**WORK INSTRUCTIONS**
Copy out exactly the lines from the one containing "orange duck: 3 -> 6" to the last line of the records below, both included, and leave out any pictures.

(Image sets with object changes)
________

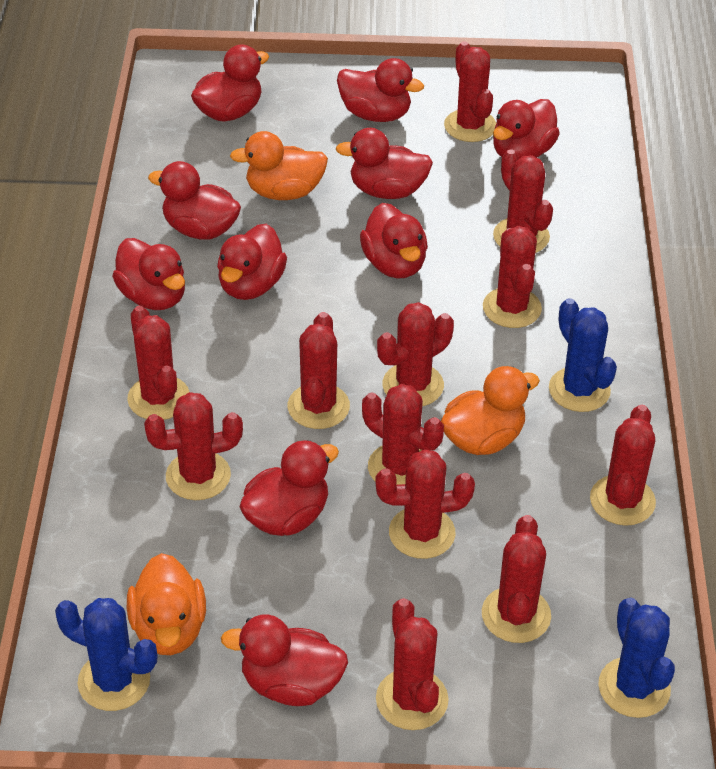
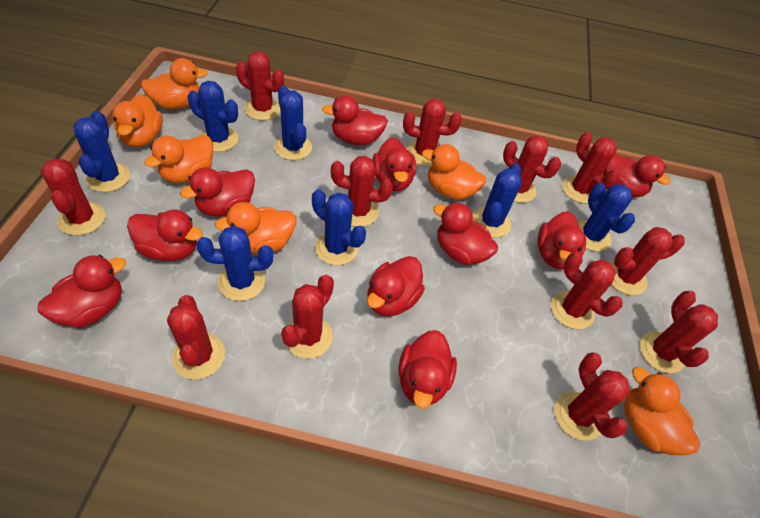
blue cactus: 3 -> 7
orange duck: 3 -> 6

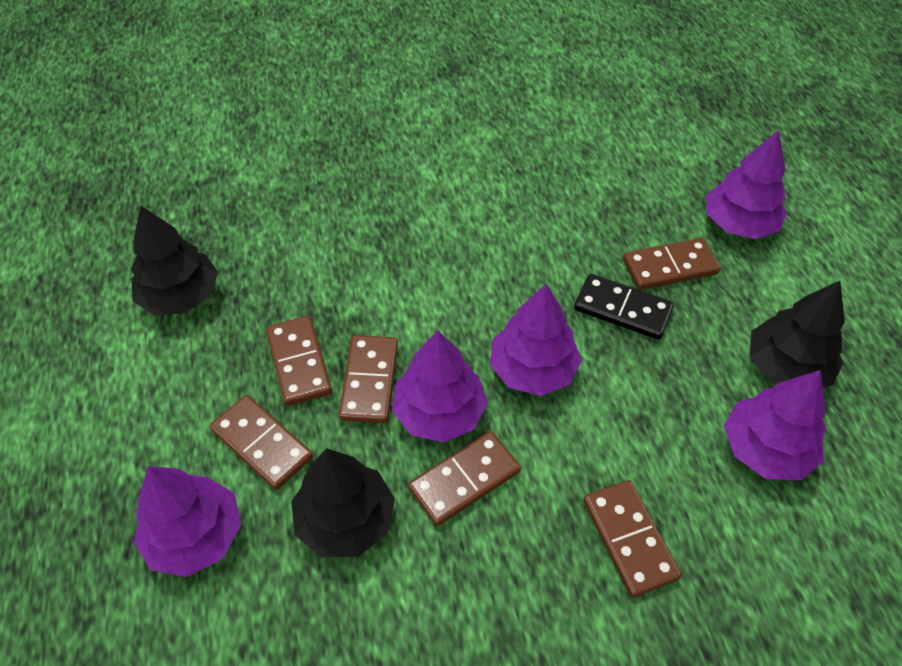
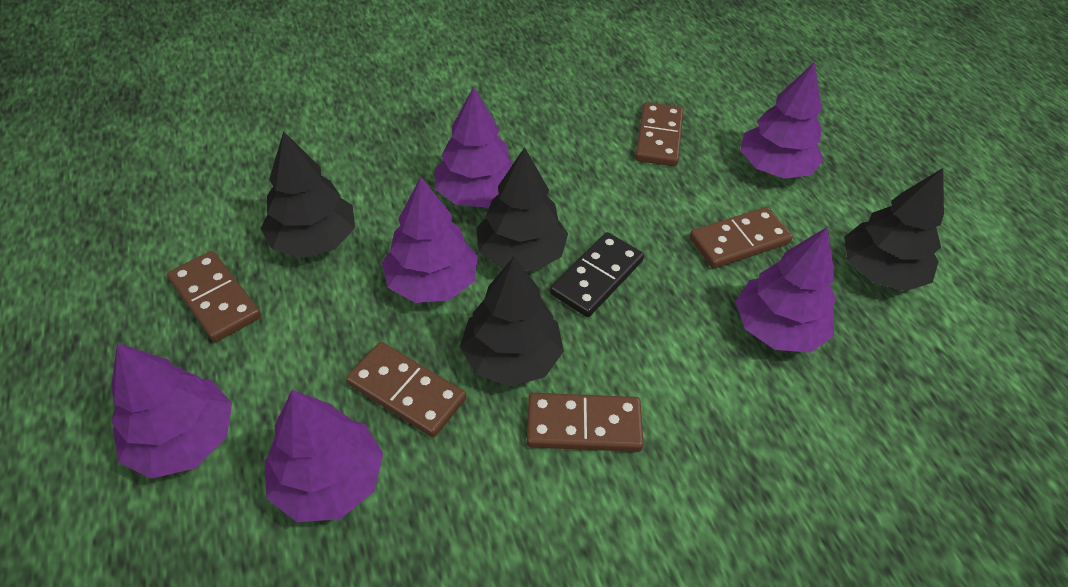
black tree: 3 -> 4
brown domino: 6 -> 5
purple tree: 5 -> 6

________

**ANSWER TO THIS EXERCISE**
orange duck: 3 -> 6

black tree: 3 -> 4
brown domino: 6 -> 5
purple tree: 5 -> 6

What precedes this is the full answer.